=== Records provided ===
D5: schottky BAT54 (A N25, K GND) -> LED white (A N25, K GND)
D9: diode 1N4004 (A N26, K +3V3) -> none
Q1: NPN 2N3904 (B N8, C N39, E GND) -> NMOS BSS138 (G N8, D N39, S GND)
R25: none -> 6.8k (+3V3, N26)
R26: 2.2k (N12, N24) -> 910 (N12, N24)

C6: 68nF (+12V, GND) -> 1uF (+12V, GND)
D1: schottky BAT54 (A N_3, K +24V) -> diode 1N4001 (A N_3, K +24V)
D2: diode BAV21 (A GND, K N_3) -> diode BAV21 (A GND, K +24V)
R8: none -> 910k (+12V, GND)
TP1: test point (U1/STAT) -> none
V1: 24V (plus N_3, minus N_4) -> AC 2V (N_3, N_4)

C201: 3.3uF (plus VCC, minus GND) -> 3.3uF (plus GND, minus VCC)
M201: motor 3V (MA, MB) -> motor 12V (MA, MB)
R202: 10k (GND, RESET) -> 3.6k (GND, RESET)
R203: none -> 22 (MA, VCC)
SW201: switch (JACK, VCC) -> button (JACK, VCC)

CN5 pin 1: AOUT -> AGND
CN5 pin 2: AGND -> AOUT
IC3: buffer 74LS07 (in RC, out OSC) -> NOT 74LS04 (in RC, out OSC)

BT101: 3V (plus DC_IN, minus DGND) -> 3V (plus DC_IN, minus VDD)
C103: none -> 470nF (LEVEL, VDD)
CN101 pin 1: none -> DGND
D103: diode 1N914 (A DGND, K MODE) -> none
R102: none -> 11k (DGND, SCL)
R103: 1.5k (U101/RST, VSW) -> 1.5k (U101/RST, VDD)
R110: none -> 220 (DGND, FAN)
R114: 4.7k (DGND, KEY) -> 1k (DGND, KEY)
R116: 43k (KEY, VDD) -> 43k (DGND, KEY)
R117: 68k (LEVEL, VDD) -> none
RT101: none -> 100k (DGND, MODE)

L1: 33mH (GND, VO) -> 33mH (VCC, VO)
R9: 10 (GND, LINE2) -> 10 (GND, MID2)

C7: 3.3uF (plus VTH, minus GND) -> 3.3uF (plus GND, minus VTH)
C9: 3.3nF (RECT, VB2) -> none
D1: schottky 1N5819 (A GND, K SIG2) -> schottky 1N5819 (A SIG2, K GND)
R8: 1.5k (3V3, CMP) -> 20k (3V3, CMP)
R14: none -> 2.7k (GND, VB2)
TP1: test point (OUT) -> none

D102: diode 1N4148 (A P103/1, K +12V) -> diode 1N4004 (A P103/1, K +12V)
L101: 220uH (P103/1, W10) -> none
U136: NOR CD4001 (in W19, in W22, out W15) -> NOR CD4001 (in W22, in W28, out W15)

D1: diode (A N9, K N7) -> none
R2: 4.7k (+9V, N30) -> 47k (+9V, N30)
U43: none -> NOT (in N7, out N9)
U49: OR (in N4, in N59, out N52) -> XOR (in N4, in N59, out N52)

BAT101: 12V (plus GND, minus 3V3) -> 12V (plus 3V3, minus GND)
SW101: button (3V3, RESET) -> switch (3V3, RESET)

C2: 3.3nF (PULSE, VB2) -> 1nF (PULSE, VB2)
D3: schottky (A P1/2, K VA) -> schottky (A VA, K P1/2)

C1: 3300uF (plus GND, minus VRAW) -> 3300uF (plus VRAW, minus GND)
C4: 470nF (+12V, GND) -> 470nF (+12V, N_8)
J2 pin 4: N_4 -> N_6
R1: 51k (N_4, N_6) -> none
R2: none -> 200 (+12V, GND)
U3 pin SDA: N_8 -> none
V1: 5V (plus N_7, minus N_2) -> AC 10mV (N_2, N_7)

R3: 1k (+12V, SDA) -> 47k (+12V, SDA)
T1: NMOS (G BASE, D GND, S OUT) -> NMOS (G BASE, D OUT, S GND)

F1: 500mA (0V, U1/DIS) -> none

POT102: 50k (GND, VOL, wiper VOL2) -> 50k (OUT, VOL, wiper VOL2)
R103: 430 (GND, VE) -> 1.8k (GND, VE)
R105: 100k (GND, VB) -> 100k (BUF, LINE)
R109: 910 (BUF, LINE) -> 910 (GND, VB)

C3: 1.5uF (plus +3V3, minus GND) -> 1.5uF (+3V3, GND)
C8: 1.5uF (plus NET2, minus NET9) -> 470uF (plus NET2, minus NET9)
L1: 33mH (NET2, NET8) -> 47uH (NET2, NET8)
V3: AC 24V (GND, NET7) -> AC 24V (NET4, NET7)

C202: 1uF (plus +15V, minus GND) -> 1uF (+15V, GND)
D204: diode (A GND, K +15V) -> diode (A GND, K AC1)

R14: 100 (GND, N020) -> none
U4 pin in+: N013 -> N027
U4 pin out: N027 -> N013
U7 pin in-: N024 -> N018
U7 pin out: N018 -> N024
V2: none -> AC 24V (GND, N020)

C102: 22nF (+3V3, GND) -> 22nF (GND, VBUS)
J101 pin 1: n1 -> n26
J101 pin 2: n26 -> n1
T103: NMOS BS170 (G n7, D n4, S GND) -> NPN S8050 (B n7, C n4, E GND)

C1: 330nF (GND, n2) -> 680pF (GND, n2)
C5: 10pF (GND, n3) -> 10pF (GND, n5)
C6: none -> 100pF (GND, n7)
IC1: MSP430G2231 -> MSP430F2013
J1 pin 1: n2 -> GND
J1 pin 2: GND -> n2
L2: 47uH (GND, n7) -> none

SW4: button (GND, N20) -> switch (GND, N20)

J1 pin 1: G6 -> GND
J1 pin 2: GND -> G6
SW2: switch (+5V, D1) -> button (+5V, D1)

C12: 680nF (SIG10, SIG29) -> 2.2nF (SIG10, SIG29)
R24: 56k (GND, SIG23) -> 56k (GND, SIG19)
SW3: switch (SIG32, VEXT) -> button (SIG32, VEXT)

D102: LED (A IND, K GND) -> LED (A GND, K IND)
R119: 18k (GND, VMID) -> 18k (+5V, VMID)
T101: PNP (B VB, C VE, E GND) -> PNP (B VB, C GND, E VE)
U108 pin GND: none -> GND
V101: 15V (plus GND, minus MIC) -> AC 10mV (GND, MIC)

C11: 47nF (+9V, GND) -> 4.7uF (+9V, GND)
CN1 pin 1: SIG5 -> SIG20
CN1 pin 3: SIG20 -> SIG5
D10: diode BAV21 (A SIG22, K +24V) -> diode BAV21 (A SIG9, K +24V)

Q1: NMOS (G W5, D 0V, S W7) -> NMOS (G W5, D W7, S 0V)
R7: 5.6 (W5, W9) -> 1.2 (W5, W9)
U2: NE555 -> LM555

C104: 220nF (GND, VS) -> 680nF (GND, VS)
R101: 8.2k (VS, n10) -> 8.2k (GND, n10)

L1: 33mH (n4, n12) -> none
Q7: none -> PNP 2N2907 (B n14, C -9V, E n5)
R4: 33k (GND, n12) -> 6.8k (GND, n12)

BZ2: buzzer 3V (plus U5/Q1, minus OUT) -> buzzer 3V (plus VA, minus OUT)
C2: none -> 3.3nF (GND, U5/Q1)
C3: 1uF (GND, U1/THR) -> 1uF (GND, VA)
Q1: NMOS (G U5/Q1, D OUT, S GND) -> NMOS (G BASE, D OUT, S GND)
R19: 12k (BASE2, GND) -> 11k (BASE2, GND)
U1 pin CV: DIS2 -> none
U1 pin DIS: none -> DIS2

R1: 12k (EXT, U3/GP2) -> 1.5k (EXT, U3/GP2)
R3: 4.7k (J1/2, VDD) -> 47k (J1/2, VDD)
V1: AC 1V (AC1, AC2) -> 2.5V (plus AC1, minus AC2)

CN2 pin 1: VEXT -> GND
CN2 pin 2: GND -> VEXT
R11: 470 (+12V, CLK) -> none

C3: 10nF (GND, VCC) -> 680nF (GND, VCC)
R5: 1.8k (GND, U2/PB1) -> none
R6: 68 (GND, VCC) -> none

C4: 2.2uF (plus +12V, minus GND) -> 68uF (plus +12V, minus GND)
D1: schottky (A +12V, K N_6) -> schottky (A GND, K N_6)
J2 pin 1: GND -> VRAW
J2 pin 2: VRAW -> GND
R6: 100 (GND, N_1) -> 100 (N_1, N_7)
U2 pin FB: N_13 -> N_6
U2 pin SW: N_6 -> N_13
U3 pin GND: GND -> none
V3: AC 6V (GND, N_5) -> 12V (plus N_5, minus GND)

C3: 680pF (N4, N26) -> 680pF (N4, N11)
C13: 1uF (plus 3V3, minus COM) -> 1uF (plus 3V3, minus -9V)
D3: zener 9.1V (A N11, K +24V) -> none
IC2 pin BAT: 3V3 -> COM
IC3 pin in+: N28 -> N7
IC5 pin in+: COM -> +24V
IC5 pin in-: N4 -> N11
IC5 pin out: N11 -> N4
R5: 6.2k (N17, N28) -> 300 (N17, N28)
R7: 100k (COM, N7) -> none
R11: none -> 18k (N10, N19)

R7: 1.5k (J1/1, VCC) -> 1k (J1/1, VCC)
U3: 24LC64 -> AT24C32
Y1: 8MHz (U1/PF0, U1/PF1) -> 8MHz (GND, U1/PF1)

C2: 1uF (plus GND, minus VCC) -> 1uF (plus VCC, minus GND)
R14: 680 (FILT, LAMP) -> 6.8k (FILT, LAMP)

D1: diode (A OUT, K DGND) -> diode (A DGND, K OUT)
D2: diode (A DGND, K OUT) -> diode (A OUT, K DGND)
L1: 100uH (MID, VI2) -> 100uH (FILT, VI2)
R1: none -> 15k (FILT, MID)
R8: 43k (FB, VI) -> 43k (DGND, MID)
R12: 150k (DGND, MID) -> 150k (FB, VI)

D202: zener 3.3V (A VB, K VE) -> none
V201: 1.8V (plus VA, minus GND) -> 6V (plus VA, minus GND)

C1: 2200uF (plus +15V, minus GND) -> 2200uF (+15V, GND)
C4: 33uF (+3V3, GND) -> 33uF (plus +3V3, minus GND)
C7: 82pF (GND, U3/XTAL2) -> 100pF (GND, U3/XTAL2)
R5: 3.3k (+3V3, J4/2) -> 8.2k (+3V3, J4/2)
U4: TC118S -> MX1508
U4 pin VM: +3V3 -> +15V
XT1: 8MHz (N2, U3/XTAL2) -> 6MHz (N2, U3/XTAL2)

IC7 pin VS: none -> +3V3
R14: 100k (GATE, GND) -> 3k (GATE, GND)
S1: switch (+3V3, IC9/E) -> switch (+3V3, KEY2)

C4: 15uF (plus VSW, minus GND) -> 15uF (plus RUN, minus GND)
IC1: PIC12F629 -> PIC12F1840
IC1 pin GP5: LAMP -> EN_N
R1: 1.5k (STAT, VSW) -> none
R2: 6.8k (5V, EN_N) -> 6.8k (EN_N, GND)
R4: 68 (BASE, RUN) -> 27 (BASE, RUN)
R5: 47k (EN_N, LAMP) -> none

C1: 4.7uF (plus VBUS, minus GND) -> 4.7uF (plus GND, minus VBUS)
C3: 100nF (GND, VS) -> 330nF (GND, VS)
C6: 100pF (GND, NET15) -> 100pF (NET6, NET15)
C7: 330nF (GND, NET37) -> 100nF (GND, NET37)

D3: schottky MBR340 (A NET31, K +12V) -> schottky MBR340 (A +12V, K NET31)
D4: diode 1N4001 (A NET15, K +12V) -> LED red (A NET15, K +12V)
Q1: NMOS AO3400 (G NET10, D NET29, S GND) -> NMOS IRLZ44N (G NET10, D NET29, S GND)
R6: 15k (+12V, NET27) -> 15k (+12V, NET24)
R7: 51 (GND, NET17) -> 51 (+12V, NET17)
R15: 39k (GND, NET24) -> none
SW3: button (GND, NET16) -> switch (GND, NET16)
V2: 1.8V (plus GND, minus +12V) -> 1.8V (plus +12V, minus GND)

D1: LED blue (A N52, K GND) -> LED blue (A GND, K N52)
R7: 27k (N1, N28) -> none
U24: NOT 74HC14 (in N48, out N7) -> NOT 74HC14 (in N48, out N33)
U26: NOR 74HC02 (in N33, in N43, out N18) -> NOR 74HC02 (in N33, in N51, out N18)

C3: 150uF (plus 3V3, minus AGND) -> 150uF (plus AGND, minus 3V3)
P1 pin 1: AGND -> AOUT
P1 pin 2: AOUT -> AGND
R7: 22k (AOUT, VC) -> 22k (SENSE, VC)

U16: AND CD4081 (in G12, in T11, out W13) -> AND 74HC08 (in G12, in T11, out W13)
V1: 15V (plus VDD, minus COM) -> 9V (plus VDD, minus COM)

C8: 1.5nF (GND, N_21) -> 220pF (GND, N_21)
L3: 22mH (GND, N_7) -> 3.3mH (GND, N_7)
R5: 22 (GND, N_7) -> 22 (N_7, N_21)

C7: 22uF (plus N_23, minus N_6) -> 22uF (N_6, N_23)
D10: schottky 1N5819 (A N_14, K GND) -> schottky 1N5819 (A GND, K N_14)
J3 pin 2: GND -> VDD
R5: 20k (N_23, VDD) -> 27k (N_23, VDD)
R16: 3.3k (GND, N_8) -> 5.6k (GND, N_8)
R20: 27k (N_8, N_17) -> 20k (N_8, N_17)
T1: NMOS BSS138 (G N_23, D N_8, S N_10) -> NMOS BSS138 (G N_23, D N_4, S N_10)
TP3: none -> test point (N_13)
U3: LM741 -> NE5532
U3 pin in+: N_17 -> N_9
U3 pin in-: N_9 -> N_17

=== Brief ===
The reply should consist solely of the lines above from the one that has "U24: NOT 74HC14" through the one that has "R5: 22 (GND, N_7) -> 22 (N_7, N_21)", reproduced exactly.

=== Output below ===
U24: NOT 74HC14 (in N48, out N7) -> NOT 74HC14 (in N48, out N33)
U26: NOR 74HC02 (in N33, in N43, out N18) -> NOR 74HC02 (in N33, in N51, out N18)

C3: 150uF (plus 3V3, minus AGND) -> 150uF (plus AGND, minus 3V3)
P1 pin 1: AGND -> AOUT
P1 pin 2: AOUT -> AGND
R7: 22k (AOUT, VC) -> 22k (SENSE, VC)

U16: AND CD4081 (in G12, in T11, out W13) -> AND 74HC08 (in G12, in T11, out W13)
V1: 15V (plus VDD, minus COM) -> 9V (plus VDD, minus COM)

C8: 1.5nF (GND, N_21) -> 220pF (GND, N_21)
L3: 22mH (GND, N_7) -> 3.3mH (GND, N_7)
R5: 22 (GND, N_7) -> 22 (N_7, N_21)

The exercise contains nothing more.